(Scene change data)
·····
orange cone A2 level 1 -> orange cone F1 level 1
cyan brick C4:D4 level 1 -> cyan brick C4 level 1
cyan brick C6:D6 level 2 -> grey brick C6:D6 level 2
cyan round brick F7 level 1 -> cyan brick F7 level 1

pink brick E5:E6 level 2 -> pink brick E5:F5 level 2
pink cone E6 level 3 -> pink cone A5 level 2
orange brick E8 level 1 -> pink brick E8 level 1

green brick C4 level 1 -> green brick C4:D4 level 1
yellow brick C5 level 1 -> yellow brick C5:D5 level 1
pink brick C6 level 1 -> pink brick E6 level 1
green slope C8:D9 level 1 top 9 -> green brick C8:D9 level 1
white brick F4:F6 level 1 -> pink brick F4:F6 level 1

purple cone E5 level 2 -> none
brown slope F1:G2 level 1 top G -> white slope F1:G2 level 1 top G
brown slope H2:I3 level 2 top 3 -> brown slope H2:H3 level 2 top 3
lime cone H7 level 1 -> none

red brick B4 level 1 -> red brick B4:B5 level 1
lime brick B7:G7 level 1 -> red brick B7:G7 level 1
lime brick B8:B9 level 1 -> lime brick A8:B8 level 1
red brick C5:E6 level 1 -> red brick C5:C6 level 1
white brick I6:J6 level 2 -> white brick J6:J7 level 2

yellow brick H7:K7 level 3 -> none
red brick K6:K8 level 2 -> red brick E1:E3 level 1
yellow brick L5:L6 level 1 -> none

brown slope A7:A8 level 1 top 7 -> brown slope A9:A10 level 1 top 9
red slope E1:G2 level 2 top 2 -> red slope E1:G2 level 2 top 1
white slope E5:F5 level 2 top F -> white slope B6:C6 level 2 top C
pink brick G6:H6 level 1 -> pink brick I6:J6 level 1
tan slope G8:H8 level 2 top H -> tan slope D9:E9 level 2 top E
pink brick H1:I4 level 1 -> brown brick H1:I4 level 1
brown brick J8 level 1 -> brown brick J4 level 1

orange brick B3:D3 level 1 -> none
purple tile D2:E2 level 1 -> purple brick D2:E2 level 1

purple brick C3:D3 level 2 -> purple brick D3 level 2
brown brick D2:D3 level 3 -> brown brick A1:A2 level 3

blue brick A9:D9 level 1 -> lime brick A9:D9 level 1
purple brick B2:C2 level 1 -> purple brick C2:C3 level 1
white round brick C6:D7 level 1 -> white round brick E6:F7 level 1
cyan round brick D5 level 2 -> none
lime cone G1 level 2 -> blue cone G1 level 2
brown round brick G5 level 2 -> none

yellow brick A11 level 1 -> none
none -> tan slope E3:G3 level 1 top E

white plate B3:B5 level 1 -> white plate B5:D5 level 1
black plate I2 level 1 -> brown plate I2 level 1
·····
| Task item |
What this exercise asks for is an exact copy of all the records.

| Answer to this task |
orange cone A2 level 1 -> orange cone F1 level 1
cyan brick C4:D4 level 1 -> cyan brick C4 level 1
cyan brick C6:D6 level 2 -> grey brick C6:D6 level 2
cyan round brick F7 level 1 -> cyan brick F7 level 1

pink brick E5:E6 level 2 -> pink brick E5:F5 level 2
pink cone E6 level 3 -> pink cone A5 level 2
orange brick E8 level 1 -> pink brick E8 level 1

green brick C4 level 1 -> green brick C4:D4 level 1
yellow brick C5 level 1 -> yellow brick C5:D5 level 1
pink brick C6 level 1 -> pink brick E6 level 1
green slope C8:D9 level 1 top 9 -> green brick C8:D9 level 1
white brick F4:F6 level 1 -> pink brick F4:F6 level 1

purple cone E5 level 2 -> none
brown slope F1:G2 level 1 top G -> white slope F1:G2 level 1 top G
brown slope H2:I3 level 2 top 3 -> brown slope H2:H3 level 2 top 3
lime cone H7 level 1 -> none

red brick B4 level 1 -> red brick B4:B5 level 1
lime brick B7:G7 level 1 -> red brick B7:G7 level 1
lime brick B8:B9 level 1 -> lime brick A8:B8 level 1
red brick C5:E6 level 1 -> red brick C5:C6 level 1
white brick I6:J6 level 2 -> white brick J6:J7 level 2

yellow brick H7:K7 level 3 -> none
red brick K6:K8 level 2 -> red brick E1:E3 level 1
yellow brick L5:L6 level 1 -> none

brown slope A7:A8 level 1 top 7 -> brown slope A9:A10 level 1 top 9
red slope E1:G2 level 2 top 2 -> red slope E1:G2 level 2 top 1
white slope E5:F5 level 2 top F -> white slope B6:C6 level 2 top C
pink brick G6:H6 level 1 -> pink brick I6:J6 level 1
tan slope G8:H8 level 2 top H -> tan slope D9:E9 level 2 top E
pink brick H1:I4 level 1 -> brown brick H1:I4 level 1
brown brick J8 level 1 -> brown brick J4 level 1

orange brick B3:D3 level 1 -> none
purple tile D2:E2 level 1 -> purple brick D2:E2 level 1

purple brick C3:D3 level 2 -> purple brick D3 level 2
brown brick D2:D3 level 3 -> brown brick A1:A2 level 3

blue brick A9:D9 level 1 -> lime brick A9:D9 level 1
purple brick B2:C2 level 1 -> purple brick C2:C3 level 1
white round brick C6:D7 level 1 -> white round brick E6:F7 level 1
cyan round brick D5 level 2 -> none
lime cone G1 level 2 -> blue cone G1 level 2
brown round brick G5 level 2 -> none

yellow brick A11 level 1 -> none
none -> tan slope E3:G3 level 1 top E

white plate B3:B5 level 1 -> white plate B5:D5 level 1
black plate I2 level 1 -> brown plate I2 level 1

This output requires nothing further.